- Input data
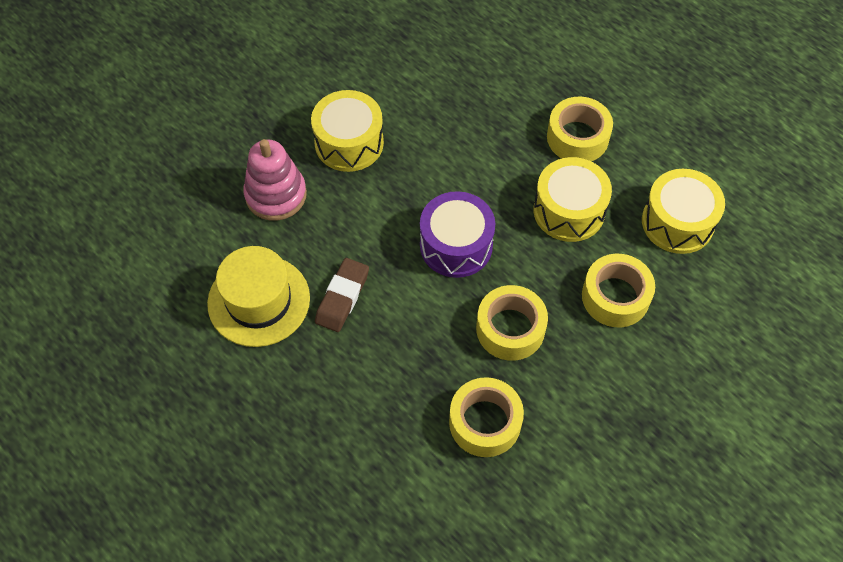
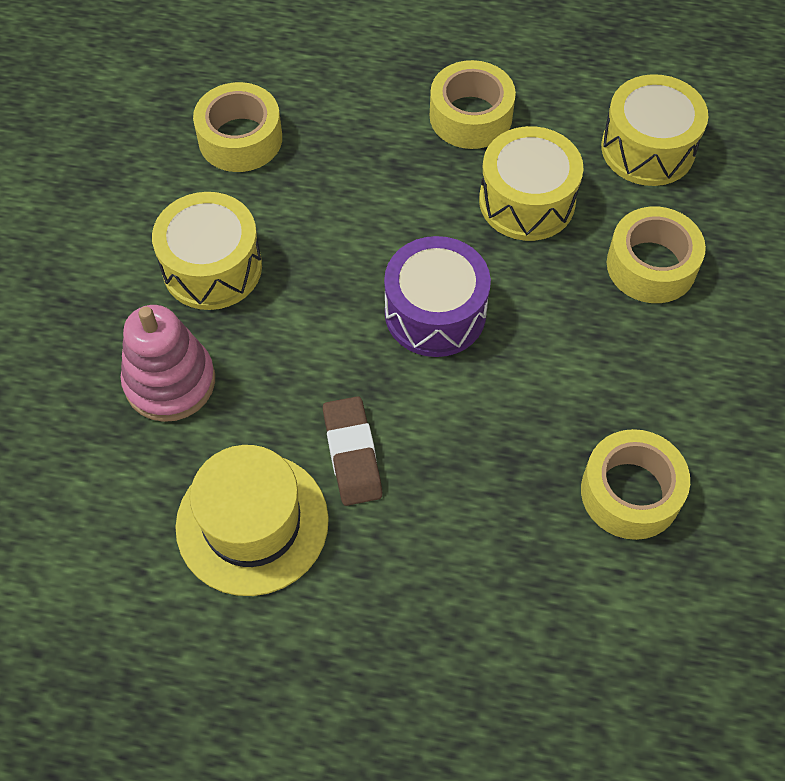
camera: 35 degrees left, 0 degrees up
(510, 329) = (571, 369): yellow tape -> yellow tape (240, 139)

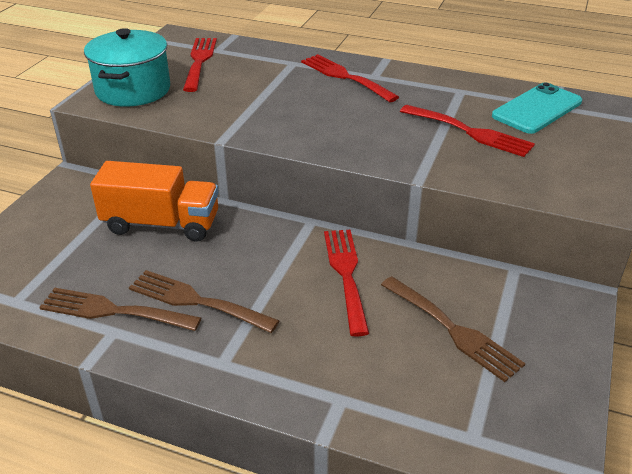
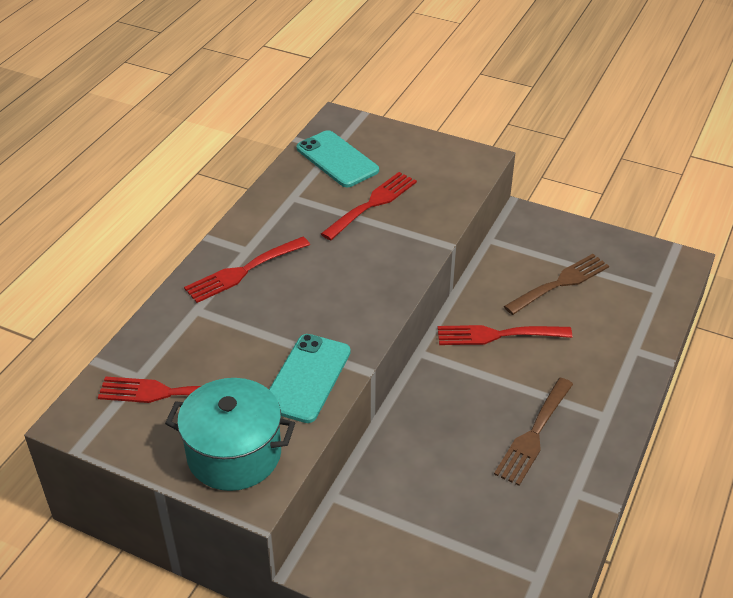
camera: 85 degrees left, 5 degrees up
(113, 311) = (549, 495): brown fork -> none
(161, 224) = (417, 467): orange truck -> none
(213, 113) = (307, 378): none -> turquoise phone

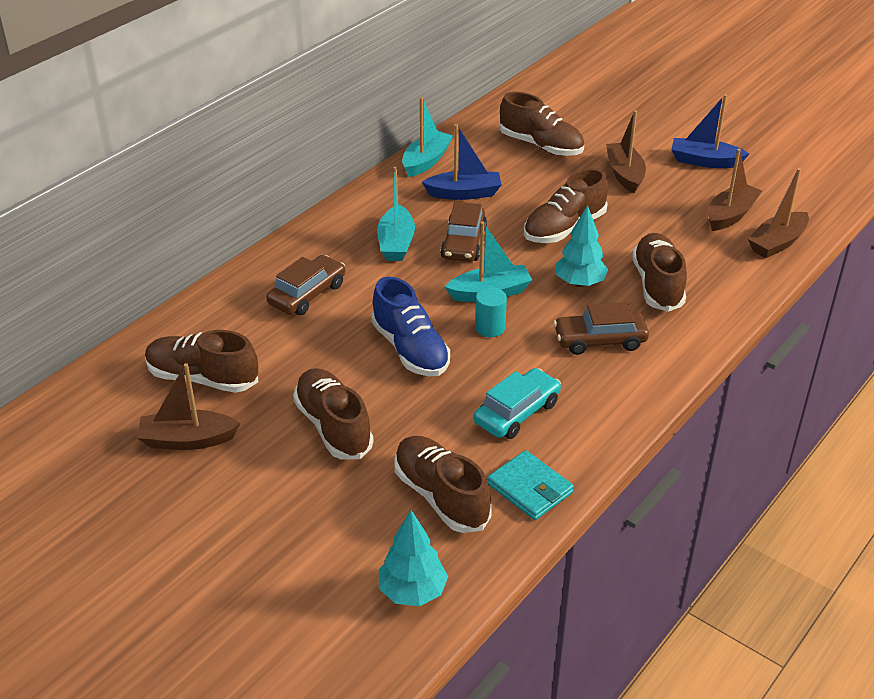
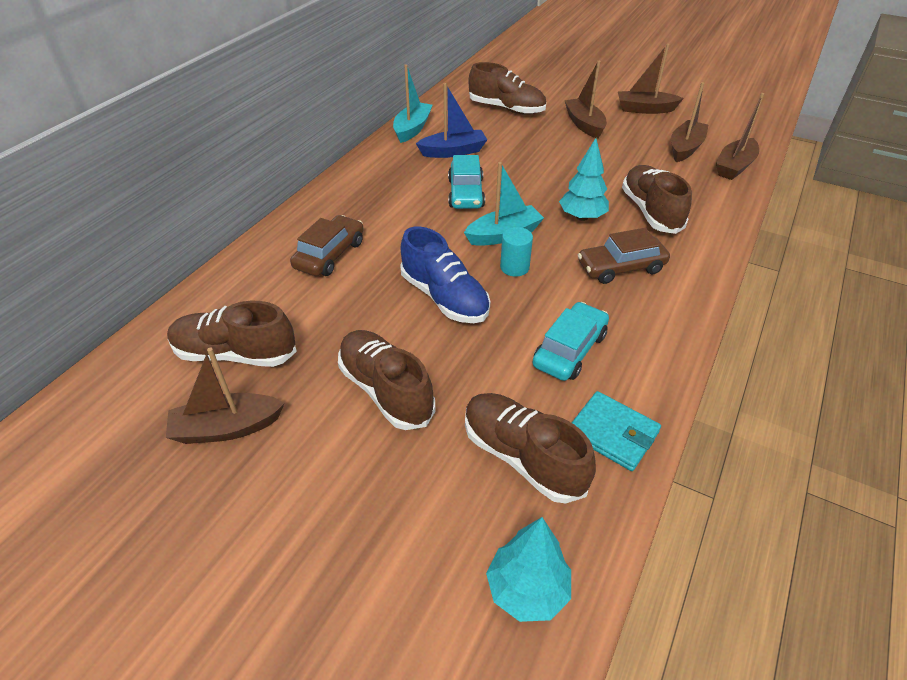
camera: 10 degrees left, 5 degrees up
(396, 243) = (404, 199): turquoise boat -> none
(463, 243) = (466, 193): brown car -> turquoise car
(564, 228) = (550, 172): brown shoe -> none
(705, 161) = (645, 109): blue boat -> brown boat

- Directions
If a line in the records holds the string "left", copy it.

- Written response
camera: 35 degrees left, 0 degrees up
camera: 85 degrees left, 5 degrees up
camera: 10 degrees left, 5 degrees up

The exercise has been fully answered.